== What is required ==
Produce a verbatim transcription of the records below, beginning at the line containing "orange L-shape: (316, 98)" and ending at the final line; include only those lines.

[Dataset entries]
=== Section Start ===

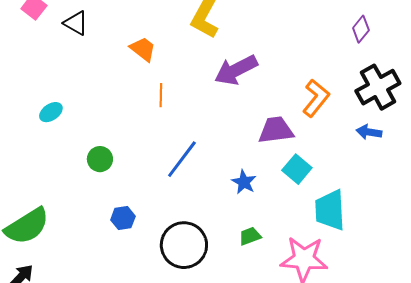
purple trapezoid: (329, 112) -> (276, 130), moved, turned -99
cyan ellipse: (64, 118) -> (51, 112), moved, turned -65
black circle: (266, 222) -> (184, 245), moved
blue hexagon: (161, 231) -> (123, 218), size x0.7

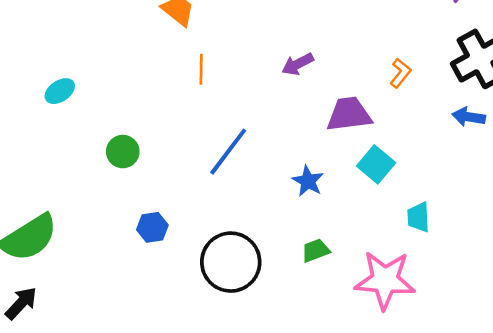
purple arrow: (236, 70) -> (298, 64), moved, size x0.6
orange L-shape: (316, 98) -> (400, 73), size x0.6
cyan trapezoid: (330, 210) -> (418, 217), size x0.6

=== Section End ===

== Answer box ==
orange L-shape: (316, 98) -> (400, 73), size x0.6
cyan trapezoid: (330, 210) -> (418, 217), size x0.6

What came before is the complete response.